**WHAT NEEDS TO BE DONE**: Your task is to copy each line of the listing that contains the word "VLOAD".

◇ ◇ ◇

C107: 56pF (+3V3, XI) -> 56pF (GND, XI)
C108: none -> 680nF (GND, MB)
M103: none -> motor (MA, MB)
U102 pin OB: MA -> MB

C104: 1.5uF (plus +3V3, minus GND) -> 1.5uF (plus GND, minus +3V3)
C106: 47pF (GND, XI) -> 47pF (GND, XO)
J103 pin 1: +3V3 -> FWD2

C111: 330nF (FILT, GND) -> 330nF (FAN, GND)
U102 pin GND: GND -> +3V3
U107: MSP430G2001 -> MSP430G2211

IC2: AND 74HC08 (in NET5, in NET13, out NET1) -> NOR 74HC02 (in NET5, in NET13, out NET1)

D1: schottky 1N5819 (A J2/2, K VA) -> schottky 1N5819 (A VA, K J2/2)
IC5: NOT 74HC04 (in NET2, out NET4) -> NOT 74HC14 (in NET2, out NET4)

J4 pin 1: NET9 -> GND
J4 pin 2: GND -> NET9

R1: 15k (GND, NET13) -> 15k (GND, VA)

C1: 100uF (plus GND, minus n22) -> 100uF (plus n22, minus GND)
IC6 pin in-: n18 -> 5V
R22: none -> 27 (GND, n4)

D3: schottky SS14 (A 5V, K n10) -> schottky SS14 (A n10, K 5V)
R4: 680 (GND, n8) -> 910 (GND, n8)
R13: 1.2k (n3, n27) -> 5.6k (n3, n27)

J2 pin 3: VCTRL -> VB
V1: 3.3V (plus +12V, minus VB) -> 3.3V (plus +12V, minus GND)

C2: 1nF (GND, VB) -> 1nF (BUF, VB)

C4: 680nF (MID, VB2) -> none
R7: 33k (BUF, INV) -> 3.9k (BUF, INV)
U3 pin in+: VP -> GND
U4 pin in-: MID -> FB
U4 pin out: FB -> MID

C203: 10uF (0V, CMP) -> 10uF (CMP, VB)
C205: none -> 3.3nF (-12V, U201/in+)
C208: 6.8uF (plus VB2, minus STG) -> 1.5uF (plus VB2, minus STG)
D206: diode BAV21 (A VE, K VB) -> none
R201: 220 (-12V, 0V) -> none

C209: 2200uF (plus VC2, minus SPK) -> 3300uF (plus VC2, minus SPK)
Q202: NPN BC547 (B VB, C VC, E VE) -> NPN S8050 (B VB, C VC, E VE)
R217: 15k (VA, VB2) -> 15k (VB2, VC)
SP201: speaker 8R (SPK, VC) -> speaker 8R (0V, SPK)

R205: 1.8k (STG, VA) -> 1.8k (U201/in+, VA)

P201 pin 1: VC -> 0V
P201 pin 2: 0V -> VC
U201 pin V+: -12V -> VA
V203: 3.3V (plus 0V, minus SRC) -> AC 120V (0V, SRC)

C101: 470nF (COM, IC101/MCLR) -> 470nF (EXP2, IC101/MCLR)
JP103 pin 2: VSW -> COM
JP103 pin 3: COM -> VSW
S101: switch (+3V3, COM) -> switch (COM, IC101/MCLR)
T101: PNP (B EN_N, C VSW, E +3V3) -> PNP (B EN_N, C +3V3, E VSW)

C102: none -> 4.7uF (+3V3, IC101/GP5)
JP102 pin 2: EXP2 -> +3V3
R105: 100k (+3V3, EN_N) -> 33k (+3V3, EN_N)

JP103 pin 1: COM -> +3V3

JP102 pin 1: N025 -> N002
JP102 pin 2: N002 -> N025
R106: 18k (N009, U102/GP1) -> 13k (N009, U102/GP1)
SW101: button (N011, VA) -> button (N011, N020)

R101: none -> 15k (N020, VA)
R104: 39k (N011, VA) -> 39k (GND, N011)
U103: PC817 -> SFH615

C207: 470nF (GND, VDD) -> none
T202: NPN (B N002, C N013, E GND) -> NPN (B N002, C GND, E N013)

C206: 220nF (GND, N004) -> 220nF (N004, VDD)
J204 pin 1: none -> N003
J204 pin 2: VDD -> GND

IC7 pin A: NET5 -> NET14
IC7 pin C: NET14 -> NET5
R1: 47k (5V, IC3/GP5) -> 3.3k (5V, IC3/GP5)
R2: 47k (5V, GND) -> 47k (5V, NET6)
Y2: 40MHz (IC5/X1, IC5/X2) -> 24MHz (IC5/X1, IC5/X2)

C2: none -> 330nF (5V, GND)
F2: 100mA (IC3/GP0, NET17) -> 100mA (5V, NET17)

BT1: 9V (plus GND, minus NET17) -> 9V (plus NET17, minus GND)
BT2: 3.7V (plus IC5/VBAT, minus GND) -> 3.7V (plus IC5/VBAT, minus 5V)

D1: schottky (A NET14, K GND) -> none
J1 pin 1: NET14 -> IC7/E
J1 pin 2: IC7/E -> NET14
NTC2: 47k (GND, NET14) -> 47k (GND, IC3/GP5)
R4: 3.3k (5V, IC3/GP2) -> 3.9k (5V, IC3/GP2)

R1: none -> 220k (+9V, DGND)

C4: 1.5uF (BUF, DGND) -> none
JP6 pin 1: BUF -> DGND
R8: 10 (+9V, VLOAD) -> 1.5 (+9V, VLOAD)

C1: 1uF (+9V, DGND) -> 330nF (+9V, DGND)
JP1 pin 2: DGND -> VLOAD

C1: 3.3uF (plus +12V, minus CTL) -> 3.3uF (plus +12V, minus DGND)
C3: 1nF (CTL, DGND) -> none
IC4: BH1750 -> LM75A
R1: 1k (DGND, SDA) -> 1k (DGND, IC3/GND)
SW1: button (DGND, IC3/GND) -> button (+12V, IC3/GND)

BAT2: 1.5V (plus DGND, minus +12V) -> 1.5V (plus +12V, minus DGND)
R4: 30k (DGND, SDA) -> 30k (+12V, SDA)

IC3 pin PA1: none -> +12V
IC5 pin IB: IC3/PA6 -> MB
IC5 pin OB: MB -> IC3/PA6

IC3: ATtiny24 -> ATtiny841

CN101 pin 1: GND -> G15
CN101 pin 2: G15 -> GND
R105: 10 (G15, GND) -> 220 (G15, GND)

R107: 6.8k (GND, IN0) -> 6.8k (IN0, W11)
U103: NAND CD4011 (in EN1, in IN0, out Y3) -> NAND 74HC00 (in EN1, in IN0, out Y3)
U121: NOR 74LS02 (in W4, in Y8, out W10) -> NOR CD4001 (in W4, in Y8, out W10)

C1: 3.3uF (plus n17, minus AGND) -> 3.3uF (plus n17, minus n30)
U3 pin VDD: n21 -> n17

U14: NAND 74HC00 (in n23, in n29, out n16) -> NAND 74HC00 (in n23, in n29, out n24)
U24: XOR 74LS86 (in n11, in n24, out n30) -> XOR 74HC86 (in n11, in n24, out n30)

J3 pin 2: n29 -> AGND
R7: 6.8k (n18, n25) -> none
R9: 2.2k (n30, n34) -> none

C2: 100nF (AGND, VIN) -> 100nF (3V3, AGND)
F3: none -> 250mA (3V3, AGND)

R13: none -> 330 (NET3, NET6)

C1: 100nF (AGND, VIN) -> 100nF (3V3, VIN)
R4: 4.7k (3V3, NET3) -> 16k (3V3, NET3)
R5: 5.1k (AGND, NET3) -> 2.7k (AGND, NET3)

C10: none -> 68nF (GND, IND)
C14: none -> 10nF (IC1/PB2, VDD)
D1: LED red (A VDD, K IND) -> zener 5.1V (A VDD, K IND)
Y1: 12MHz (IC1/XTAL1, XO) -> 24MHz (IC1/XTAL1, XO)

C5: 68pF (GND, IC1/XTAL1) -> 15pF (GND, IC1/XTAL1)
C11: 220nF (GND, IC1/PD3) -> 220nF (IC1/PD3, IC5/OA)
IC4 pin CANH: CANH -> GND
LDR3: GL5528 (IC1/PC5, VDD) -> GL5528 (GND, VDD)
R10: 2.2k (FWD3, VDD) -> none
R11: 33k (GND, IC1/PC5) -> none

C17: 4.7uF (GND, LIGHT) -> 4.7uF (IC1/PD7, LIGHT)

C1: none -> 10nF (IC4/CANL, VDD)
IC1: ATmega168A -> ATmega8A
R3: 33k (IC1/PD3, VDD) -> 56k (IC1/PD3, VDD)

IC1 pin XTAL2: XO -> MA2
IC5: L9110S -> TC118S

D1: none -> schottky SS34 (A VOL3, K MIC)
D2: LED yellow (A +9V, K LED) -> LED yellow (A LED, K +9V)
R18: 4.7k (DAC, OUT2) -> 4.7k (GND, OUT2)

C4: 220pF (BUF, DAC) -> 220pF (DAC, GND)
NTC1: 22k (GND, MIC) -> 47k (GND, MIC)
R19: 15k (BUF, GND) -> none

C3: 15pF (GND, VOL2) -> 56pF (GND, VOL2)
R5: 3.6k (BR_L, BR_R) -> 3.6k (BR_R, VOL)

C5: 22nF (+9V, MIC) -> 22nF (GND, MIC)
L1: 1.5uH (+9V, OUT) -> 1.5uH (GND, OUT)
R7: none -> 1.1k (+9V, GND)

◇ ◇ ◇

**WORKED SOLUTION**:
R8: 10 (+9V, VLOAD) -> 1.5 (+9V, VLOAD)
JP1 pin 2: DGND -> VLOAD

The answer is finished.